(SOURCE DATA)
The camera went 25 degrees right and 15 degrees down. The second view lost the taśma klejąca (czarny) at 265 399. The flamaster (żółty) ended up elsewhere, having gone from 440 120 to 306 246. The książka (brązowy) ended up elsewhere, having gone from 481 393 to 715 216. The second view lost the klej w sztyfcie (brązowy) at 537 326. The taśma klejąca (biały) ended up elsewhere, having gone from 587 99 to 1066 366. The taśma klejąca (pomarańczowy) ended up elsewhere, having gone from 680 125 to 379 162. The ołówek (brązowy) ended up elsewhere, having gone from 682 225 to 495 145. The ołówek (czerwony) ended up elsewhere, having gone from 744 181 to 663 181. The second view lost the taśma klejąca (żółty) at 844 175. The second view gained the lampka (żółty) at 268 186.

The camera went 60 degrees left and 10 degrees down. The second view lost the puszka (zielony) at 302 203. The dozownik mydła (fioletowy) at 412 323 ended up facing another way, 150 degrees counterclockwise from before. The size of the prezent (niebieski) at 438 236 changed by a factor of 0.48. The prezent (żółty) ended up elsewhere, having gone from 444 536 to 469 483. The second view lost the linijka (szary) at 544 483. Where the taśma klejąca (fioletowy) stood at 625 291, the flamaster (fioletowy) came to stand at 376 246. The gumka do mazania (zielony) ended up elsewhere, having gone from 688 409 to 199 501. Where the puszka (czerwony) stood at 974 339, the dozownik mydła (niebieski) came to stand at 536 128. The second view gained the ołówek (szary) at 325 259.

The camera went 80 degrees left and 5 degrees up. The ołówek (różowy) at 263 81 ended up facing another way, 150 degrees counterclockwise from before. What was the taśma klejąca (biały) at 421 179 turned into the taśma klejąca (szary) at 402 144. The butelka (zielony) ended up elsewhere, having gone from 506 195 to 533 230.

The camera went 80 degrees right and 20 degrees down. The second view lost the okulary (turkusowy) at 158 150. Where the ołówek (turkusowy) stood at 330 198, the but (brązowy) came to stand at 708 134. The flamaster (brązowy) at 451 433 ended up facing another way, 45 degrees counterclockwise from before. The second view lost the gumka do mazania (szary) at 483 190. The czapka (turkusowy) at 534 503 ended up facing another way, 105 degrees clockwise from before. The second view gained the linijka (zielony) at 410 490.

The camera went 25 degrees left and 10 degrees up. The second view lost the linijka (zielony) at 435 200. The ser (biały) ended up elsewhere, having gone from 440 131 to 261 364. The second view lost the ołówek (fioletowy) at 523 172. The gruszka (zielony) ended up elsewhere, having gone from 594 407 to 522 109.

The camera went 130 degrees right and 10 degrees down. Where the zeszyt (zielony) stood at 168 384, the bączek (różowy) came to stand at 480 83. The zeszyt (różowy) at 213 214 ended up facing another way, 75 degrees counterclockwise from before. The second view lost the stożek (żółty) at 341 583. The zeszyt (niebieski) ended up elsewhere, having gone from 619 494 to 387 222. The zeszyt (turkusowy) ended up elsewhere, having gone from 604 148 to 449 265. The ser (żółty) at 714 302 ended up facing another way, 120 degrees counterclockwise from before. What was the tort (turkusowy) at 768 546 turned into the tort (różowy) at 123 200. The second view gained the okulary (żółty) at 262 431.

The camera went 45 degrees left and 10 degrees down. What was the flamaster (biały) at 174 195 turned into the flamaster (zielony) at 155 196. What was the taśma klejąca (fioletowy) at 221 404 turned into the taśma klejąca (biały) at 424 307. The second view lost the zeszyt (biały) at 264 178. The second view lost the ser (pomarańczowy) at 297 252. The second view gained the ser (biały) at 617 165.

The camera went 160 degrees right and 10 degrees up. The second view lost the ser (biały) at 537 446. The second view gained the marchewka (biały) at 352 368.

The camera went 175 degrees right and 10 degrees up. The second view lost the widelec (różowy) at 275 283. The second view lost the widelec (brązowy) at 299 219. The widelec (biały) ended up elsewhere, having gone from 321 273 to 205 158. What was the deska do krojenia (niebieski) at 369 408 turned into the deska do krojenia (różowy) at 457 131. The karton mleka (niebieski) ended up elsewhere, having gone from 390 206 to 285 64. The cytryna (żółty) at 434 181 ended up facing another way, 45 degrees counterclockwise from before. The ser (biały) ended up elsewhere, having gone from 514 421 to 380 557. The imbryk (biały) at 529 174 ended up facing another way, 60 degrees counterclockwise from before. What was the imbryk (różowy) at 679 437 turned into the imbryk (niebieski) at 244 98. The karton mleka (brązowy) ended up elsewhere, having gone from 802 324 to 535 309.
(End SOURCE DATA)
Output each entry once again, exactly as shown above.

RESPONSE BELOW:
The camera went 25 degrees right and 15 degrees down. The second view lost the taśma klejąca (czarny) at 265 399. The flamaster (żółty) ended up elsewhere, having gone from 440 120 to 306 246. The książka (brązowy) ended up elsewhere, having gone from 481 393 to 715 216. The second view lost the klej w sztyfcie (brązowy) at 537 326. The taśma klejąca (biały) ended up elsewhere, having gone from 587 99 to 1066 366. The taśma klejąca (pomarańczowy) ended up elsewhere, having gone from 680 125 to 379 162. The ołówek (brązowy) ended up elsewhere, having gone from 682 225 to 495 145. The ołówek (czerwony) ended up elsewhere, having gone from 744 181 to 663 181. The second view lost the taśma klejąca (żółty) at 844 175. The second view gained the lampka (żółty) at 268 186.

The camera went 60 degrees left and 10 degrees down. The second view lost the puszka (zielony) at 302 203. The dozownik mydła (fioletowy) at 412 323 ended up facing another way, 150 degrees counterclockwise from before. The size of the prezent (niebieski) at 438 236 changed by a factor of 0.48. The prezent (żółty) ended up elsewhere, having gone from 444 536 to 469 483. The second view lost the linijka (szary) at 544 483. Where the taśma klejąca (fioletowy) stood at 625 291, the flamaster (fioletowy) came to stand at 376 246. The gumka do mazania (zielony) ended up elsewhere, having gone from 688 409 to 199 501. Where the puszka (czerwony) stood at 974 339, the dozownik mydła (niebieski) came to stand at 536 128. The second view gained the ołówek (szary) at 325 259.

The camera went 80 degrees left and 5 degrees up. The ołówek (różowy) at 263 81 ended up facing another way, 150 degrees counterclockwise from before. What was the taśma klejąca (biały) at 421 179 turned into the taśma klejąca (szary) at 402 144. The butelka (zielony) ended up elsewhere, having gone from 506 195 to 533 230.

The camera went 80 degrees right and 20 degrees down. The second view lost the okulary (turkusowy) at 158 150. Where the ołówek (turkusowy) stood at 330 198, the but (brązowy) came to stand at 708 134. The flamaster (brązowy) at 451 433 ended up facing another way, 45 degrees counterclockwise from before. The second view lost the gumka do mazania (szary) at 483 190. The czapka (turkusowy) at 534 503 ended up facing another way, 105 degrees clockwise from before. The second view gained the linijka (zielony) at 410 490.

The camera went 25 degrees left and 10 degrees up. The second view lost the linijka (zielony) at 435 200. The ser (biały) ended up elsewhere, having gone from 440 131 to 261 364. The second view lost the ołówek (fioletowy) at 523 172. The gruszka (zielony) ended up elsewhere, having gone from 594 407 to 522 109.

The camera went 130 degrees right and 10 degrees down. Where the zeszyt (zielony) stood at 168 384, the bączek (różowy) came to stand at 480 83. The zeszyt (różowy) at 213 214 ended up facing another way, 75 degrees counterclockwise from before. The second view lost the stożek (żółty) at 341 583. The zeszyt (niebieski) ended up elsewhere, having gone from 619 494 to 387 222. The zeszyt (turkusowy) ended up elsewhere, having gone from 604 148 to 449 265. The ser (żółty) at 714 302 ended up facing another way, 120 degrees counterclockwise from before. What was the tort (turkusowy) at 768 546 turned into the tort (różowy) at 123 200. The second view gained the okulary (żółty) at 262 431.

The camera went 45 degrees left and 10 degrees down. What was the flamaster (biały) at 174 195 turned into the flamaster (zielony) at 155 196. What was the taśma klejąca (fioletowy) at 221 404 turned into the taśma klejąca (biały) at 424 307. The second view lost the zeszyt (biały) at 264 178. The second view lost the ser (pomarańczowy) at 297 252. The second view gained the ser (biały) at 617 165.

The camera went 160 degrees right and 10 degrees up. The second view lost the ser (biały) at 537 446. The second view gained the marchewka (biały) at 352 368.

The camera went 175 degrees right and 10 degrees up. The second view lost the widelec (różowy) at 275 283. The second view lost the widelec (brązowy) at 299 219. The widelec (biały) ended up elsewhere, having gone from 321 273 to 205 158. What was the deska do krojenia (niebieski) at 369 408 turned into the deska do krojenia (różowy) at 457 131. The karton mleka (niebieski) ended up elsewhere, having gone from 390 206 to 285 64. The cytryna (żółty) at 434 181 ended up facing another way, 45 degrees counterclockwise from before. The ser (biały) ended up elsewhere, having gone from 514 421 to 380 557. The imbryk (biały) at 529 174 ended up facing another way, 60 degrees counterclockwise from before. What was the imbryk (różowy) at 679 437 turned into the imbryk (niebieski) at 244 98. The karton mleka (brązowy) ended up elsewhere, having gone from 802 324 to 535 309.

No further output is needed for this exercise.